> _Exercise instructions_: Return all the data exactly, keeping the pictures out.

> _Supplied material_:
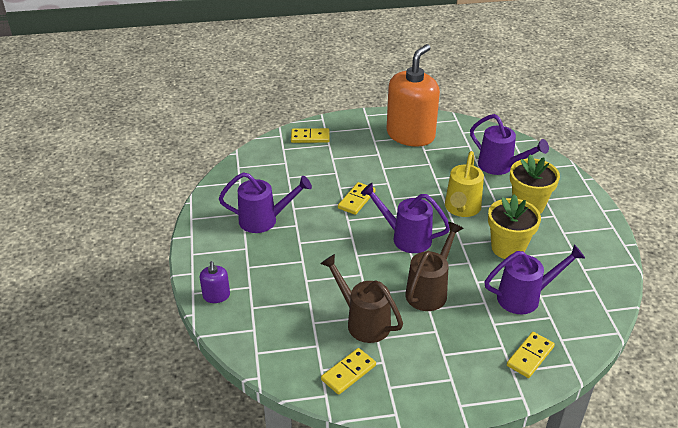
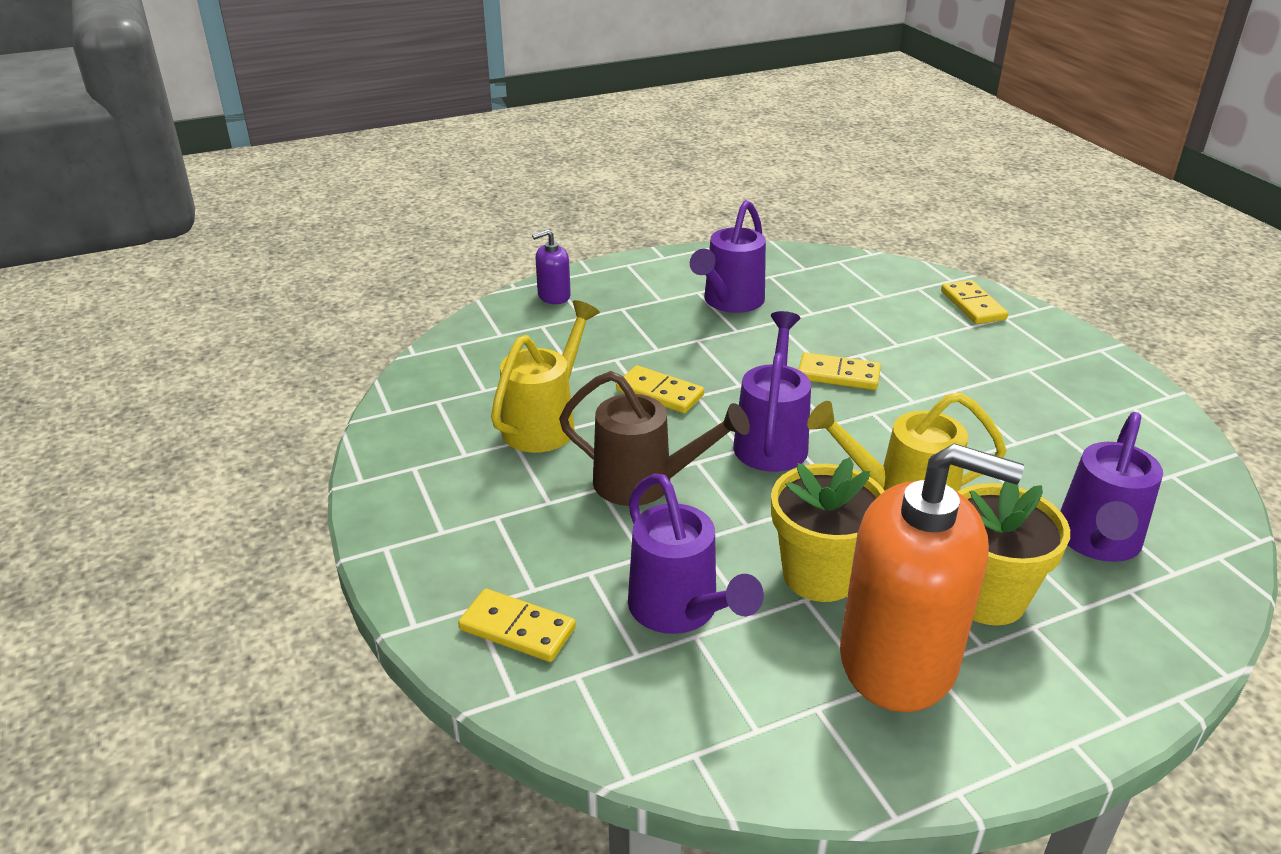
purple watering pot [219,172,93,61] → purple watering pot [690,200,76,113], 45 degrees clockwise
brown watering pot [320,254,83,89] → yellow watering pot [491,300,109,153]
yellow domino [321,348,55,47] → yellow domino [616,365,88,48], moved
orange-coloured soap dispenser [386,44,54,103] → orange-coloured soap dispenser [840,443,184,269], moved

> _Task solution_:
purple watering pot [219,172,93,61] → purple watering pot [690,200,76,113], 45 degrees clockwise
brown watering pot [320,254,83,89] → yellow watering pot [491,300,109,153]
yellow domino [321,348,55,47] → yellow domino [616,365,88,48], moved
orange-coloured soap dispenser [386,44,54,103] → orange-coloured soap dispenser [840,443,184,269], moved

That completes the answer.